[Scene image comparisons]
--------------------
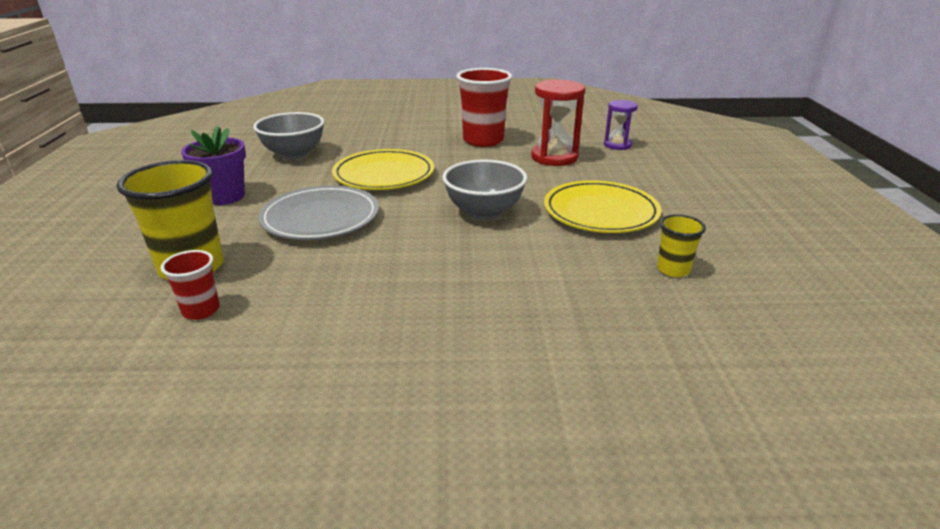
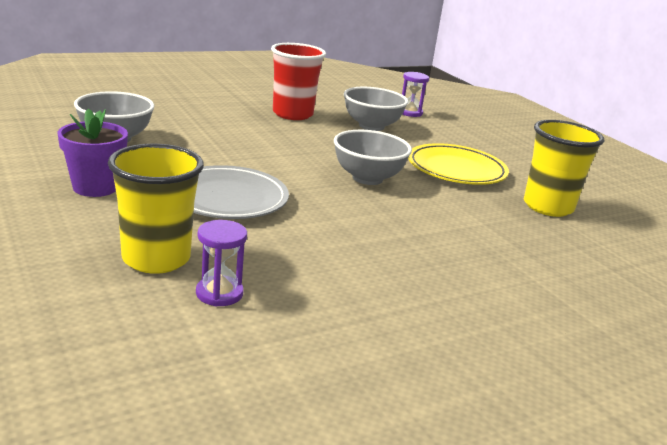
camera: 30 degrees left, 5 degrees down
red cup [161,250,220,320] -> purple hourglass [196,220,247,306]
yellow plate [332,149,434,190] -> none
red hourglass [531,80,585,166] -> grey bowl [344,87,408,131]
yellow cup [657,214,706,277] -> yellow cup [524,120,604,217], size x1.93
--------------------
## WHAT THIS TASK INVOLVES:
How many of the lines above include "hourglass"? Only the number should be given.

## TASK ANSWER:
2